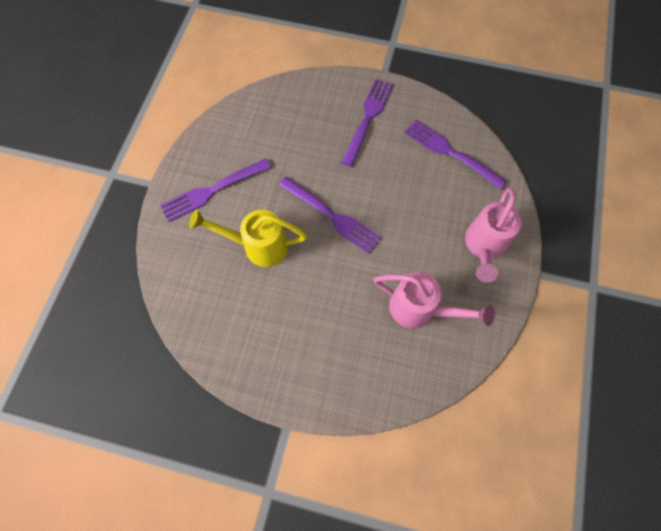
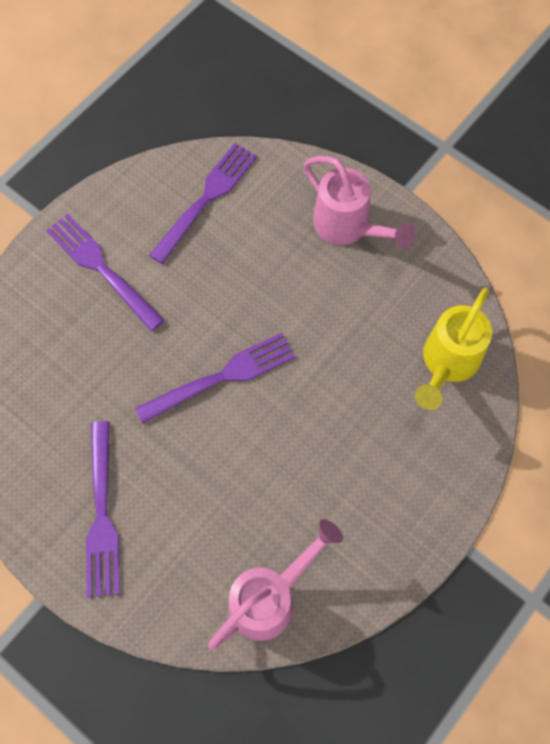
camera: 65 degrees left, 0 degrees up
(257, 246) = (217, 487): yellow watering can -> yellow watering can (447, 364)
(420, 310) = (393, 333): pink watering can -> pink watering can (271, 597)
(450, 152) = (206, 199): purple fork -> purple fork turned 150 degrees clockwise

**Task to complete:** Transcribe the full listing above exactly, with the images removed.

**Your solution:**
camera: 65 degrees left, 0 degrees up
(257, 246) = (217, 487): yellow watering can -> yellow watering can (447, 364)
(420, 310) = (393, 333): pink watering can -> pink watering can (271, 597)
(450, 152) = (206, 199): purple fork -> purple fork turned 150 degrees clockwise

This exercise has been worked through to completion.